Count the lines in the material below that contain the string "kern" with matching case, and give only that number.

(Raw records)
··········

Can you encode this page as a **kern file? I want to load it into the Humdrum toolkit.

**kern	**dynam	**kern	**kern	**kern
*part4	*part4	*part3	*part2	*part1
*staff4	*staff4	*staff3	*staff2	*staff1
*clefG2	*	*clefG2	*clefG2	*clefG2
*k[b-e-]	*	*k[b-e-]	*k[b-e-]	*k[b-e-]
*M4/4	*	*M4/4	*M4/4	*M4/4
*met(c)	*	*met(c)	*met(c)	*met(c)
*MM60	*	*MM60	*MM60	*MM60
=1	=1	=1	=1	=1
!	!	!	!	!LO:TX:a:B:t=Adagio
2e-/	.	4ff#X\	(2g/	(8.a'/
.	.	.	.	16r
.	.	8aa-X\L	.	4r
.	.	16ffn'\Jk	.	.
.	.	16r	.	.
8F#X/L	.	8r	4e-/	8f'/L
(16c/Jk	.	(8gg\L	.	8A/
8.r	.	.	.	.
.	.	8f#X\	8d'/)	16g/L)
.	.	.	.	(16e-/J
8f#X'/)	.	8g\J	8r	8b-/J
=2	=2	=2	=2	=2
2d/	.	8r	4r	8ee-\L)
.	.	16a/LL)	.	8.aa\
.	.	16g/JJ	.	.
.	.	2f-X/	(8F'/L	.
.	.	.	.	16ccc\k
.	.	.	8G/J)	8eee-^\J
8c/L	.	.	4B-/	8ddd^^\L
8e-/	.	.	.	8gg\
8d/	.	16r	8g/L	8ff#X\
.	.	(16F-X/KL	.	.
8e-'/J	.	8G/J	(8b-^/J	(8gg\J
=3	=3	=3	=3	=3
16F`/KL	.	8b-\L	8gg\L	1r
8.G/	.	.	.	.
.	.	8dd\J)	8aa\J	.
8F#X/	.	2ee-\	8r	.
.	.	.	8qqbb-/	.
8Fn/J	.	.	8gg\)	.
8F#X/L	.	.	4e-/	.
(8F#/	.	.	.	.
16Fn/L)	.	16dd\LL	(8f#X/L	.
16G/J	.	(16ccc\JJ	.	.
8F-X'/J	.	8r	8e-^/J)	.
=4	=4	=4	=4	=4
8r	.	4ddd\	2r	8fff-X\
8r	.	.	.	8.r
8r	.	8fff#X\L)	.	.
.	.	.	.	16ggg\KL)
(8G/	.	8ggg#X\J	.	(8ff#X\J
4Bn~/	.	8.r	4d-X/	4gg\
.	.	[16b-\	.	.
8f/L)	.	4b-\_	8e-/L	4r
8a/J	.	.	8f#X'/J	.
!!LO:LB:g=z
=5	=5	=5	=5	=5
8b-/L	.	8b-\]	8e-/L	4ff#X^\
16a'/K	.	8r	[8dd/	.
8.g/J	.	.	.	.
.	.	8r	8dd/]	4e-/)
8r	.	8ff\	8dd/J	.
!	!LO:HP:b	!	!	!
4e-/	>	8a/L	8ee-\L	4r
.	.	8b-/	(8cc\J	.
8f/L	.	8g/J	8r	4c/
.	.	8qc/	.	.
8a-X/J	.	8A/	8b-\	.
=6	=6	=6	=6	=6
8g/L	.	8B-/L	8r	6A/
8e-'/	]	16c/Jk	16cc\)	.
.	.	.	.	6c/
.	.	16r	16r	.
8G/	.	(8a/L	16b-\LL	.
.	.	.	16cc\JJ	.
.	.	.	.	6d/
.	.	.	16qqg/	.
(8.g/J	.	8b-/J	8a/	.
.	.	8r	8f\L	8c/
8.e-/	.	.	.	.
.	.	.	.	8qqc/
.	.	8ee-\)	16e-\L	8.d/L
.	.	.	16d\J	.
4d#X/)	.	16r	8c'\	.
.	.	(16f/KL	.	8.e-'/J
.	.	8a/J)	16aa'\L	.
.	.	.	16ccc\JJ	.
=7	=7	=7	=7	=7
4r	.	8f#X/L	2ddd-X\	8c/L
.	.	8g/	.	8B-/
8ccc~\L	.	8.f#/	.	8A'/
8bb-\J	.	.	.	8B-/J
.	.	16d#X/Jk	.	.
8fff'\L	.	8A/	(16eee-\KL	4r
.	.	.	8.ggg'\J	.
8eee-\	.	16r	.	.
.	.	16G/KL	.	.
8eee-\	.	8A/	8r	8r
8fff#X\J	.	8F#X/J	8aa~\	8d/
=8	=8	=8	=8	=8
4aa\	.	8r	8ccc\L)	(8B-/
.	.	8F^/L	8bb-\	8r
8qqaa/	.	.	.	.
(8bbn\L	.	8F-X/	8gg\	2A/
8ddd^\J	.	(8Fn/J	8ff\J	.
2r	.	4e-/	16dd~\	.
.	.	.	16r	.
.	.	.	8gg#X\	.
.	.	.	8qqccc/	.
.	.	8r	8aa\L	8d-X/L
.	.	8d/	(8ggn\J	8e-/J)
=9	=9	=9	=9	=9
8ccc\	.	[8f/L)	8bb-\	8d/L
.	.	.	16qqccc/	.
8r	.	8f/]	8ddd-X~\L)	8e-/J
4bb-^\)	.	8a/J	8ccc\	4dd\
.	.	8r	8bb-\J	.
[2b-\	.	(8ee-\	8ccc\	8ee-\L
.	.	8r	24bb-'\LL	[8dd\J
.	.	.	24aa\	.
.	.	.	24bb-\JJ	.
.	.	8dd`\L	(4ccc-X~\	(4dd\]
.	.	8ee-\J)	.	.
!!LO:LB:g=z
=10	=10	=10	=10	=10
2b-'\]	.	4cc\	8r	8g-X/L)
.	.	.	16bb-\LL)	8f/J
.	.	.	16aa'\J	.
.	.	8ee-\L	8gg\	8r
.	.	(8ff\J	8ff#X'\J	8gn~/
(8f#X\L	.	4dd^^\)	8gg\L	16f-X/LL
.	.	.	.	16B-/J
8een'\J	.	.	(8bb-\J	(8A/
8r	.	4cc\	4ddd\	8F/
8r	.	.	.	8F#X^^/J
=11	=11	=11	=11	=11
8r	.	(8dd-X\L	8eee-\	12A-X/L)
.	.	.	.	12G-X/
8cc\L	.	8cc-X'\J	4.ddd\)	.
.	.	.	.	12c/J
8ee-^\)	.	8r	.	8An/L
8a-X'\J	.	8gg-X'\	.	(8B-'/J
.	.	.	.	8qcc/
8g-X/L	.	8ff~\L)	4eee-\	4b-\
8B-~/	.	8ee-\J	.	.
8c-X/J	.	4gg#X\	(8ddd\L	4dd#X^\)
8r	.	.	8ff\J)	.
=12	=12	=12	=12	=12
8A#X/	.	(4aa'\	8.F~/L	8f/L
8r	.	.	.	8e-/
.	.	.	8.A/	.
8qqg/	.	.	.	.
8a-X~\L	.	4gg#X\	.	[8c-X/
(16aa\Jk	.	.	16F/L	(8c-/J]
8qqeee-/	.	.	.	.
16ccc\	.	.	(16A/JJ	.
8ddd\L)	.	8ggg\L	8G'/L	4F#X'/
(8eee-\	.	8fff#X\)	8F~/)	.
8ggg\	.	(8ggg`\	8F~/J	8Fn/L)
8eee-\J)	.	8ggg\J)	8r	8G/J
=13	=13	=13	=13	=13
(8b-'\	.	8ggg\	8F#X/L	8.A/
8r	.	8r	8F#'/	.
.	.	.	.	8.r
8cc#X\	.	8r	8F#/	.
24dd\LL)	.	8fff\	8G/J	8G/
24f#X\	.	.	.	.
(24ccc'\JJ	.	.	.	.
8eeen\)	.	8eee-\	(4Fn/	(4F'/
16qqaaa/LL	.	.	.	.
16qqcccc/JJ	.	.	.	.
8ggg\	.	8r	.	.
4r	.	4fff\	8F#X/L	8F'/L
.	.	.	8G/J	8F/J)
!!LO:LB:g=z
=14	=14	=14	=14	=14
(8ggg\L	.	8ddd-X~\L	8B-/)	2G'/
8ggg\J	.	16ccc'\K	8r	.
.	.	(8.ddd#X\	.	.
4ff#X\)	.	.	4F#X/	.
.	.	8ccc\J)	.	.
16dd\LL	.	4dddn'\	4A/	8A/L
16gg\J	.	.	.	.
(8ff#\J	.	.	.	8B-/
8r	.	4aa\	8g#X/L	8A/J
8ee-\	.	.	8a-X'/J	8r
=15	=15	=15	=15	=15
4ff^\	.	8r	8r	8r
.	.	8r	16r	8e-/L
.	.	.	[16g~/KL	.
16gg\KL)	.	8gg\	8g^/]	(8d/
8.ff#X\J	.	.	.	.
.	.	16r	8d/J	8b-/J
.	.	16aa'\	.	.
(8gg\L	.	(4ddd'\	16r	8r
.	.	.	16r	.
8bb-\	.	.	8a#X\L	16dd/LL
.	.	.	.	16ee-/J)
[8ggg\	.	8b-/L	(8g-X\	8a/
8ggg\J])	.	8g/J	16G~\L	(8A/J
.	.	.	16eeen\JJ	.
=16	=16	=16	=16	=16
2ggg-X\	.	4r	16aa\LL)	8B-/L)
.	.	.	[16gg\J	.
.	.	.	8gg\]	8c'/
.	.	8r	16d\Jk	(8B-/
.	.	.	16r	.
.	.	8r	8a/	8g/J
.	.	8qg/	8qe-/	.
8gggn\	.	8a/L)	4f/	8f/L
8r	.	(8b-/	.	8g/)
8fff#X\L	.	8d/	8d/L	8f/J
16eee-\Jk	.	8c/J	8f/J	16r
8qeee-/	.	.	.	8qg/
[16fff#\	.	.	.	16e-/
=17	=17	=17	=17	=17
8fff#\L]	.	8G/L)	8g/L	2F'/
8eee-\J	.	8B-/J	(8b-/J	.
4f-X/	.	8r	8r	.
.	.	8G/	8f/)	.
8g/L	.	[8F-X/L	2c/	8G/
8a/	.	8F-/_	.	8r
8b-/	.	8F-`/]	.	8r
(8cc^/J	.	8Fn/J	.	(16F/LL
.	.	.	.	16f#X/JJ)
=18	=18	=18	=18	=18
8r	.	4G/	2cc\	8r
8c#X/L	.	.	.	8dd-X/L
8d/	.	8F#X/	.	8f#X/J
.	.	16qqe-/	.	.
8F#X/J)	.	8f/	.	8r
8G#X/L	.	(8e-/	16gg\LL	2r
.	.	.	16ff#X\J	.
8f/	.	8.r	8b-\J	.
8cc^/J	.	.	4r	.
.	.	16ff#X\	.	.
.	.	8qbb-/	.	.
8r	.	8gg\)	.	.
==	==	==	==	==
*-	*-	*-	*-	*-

··········

* Correct response *
2